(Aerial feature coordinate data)
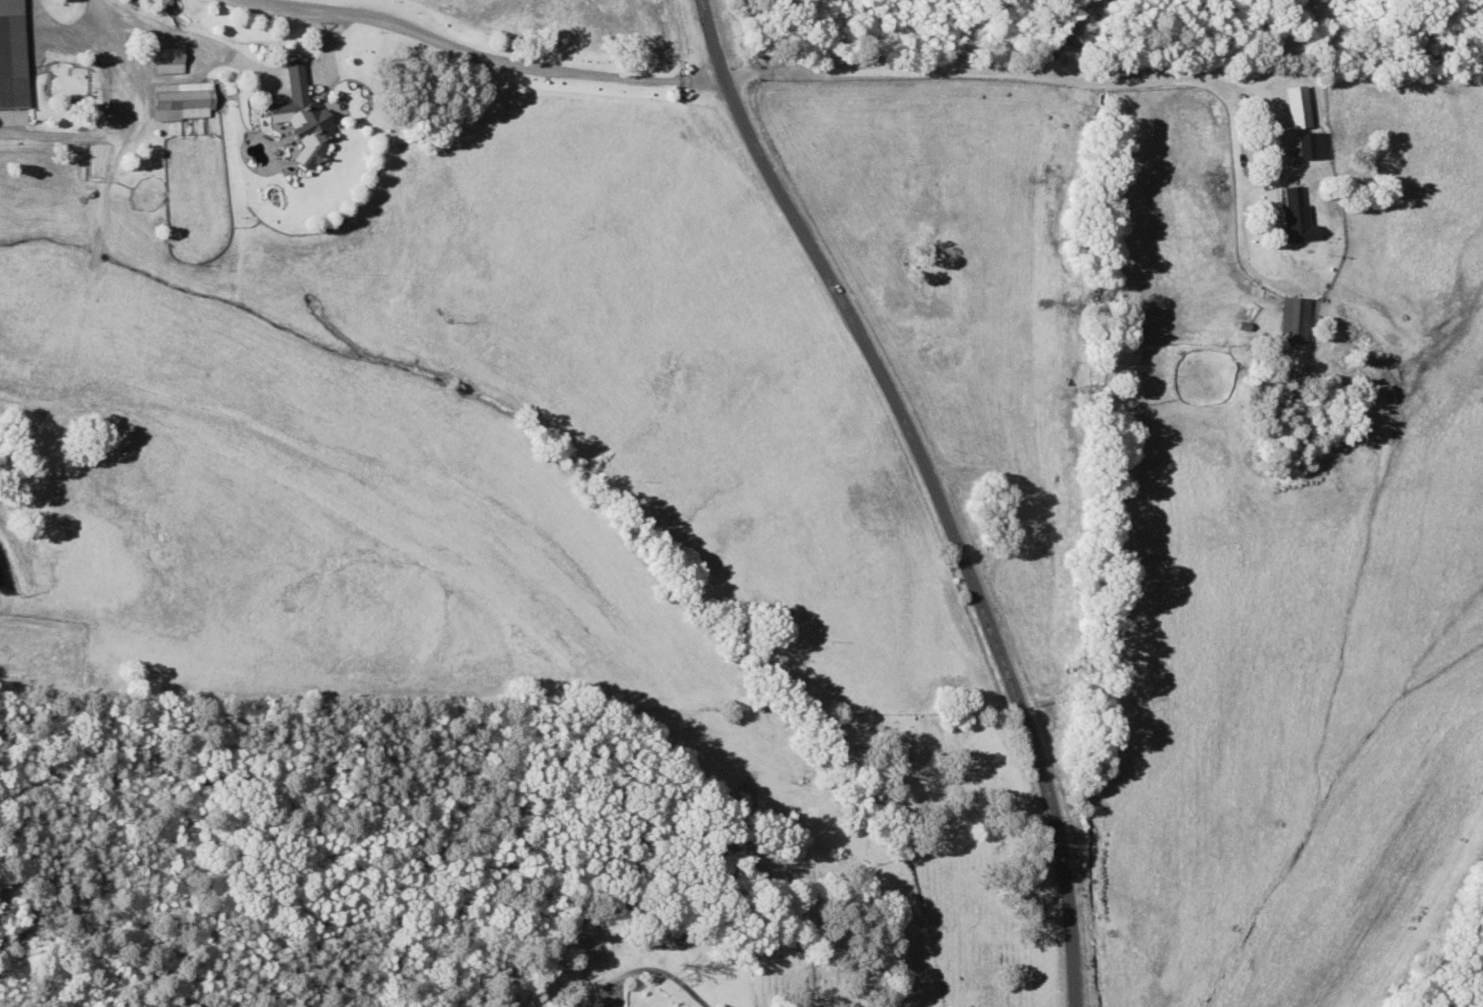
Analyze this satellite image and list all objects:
building: (8, 56)
building: (164, 60)
road: (1090, 80)
building: (178, 101)
building: (296, 118)
building: (1302, 146)
building: (1291, 216)
building: (1291, 320)
road: (932, 487)

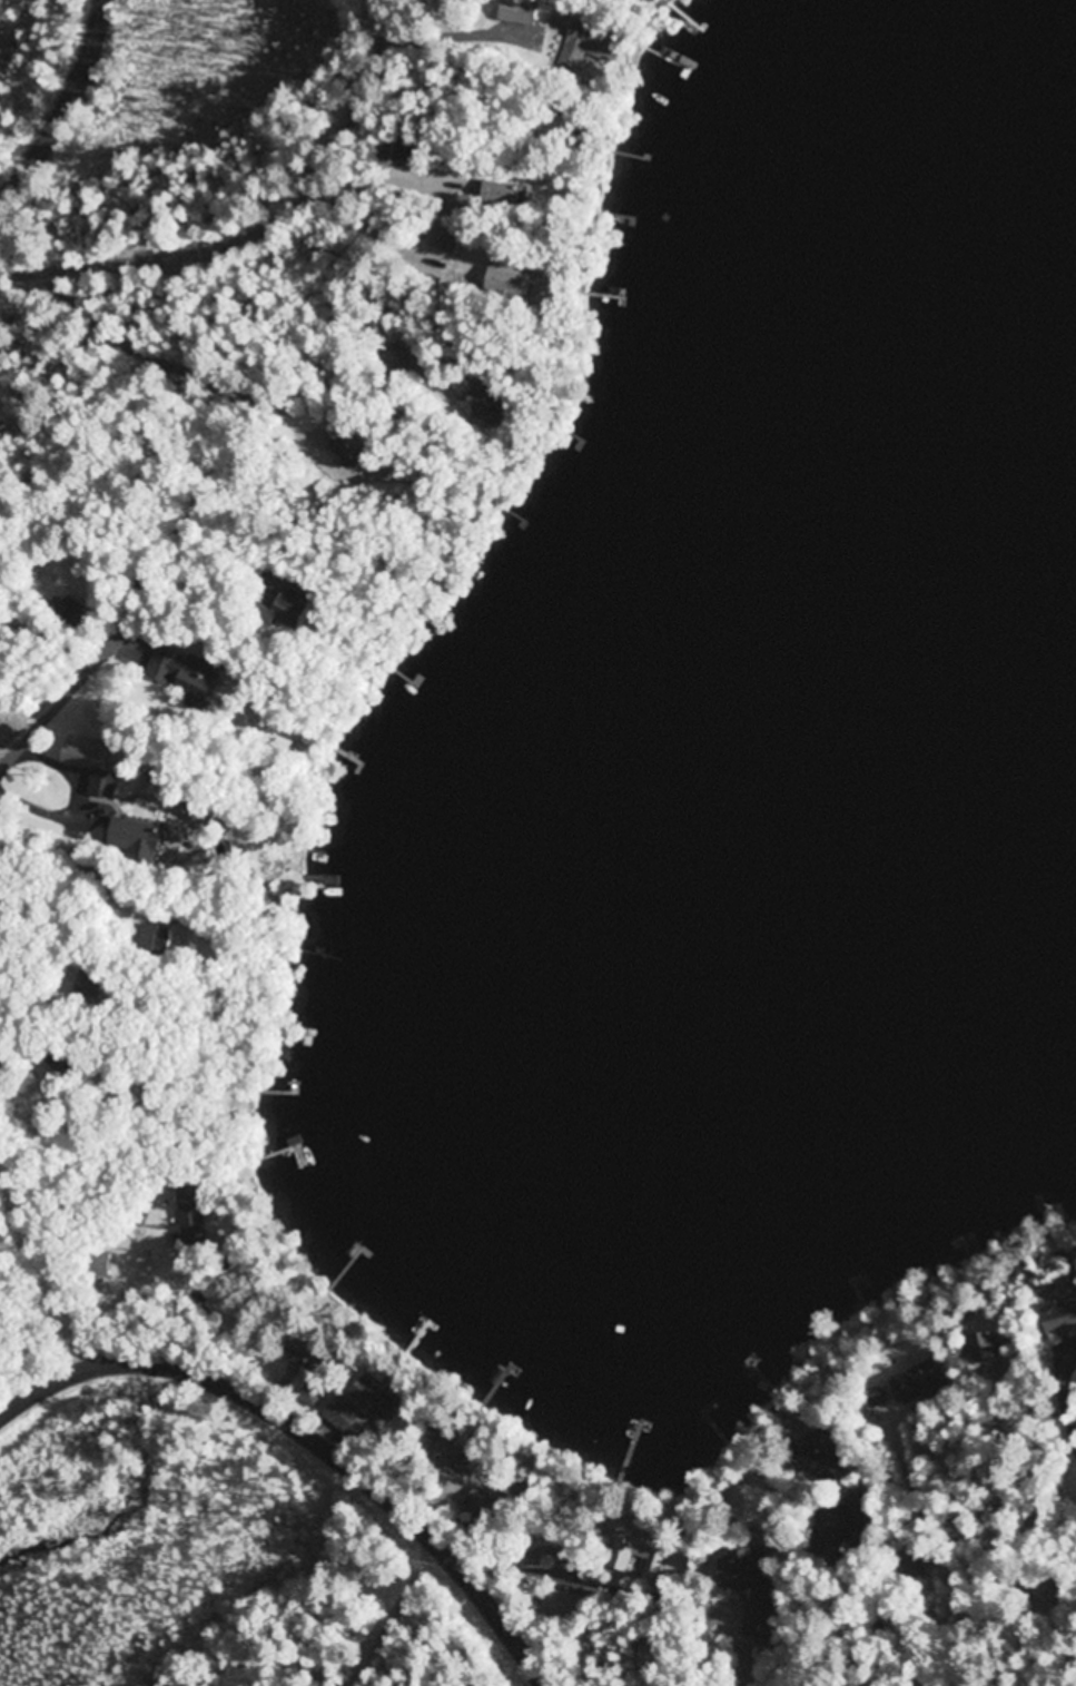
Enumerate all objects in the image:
building: (522, 12)
building: (591, 47)
road: (66, 109)
building: (398, 157)
building: (504, 194)
road: (261, 227)
building: (443, 241)
building: (511, 280)
road: (166, 362)
building: (493, 401)
building: (357, 451)
road: (234, 549)
building: (302, 614)
building: (121, 646)
road: (132, 649)
road: (107, 651)
building: (188, 677)
building: (96, 766)
road: (71, 769)
road: (51, 816)
building: (141, 843)
road: (86, 854)
building: (164, 939)
building: (90, 986)
road: (2, 1056)
building: (193, 1214)
building: (970, 1244)
building: (1064, 1318)
building: (993, 1345)
building: (922, 1385)
road: (1067, 1393)
building: (311, 1395)
building: (379, 1397)
road: (307, 1443)
building: (455, 1449)
building: (821, 1459)
road: (1004, 1528)
road: (945, 1545)
building: (634, 1548)
road: (529, 1556)
building: (910, 1566)
building: (751, 1588)
road: (871, 1603)
road: (743, 1643)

**TASK TO COMPLETE:** For each line in the records that contains the word "objects", make a copy.

**YOUR RESPONSE:**
Analyze this satellite image and list all objects:
Enumerate all objects in the image:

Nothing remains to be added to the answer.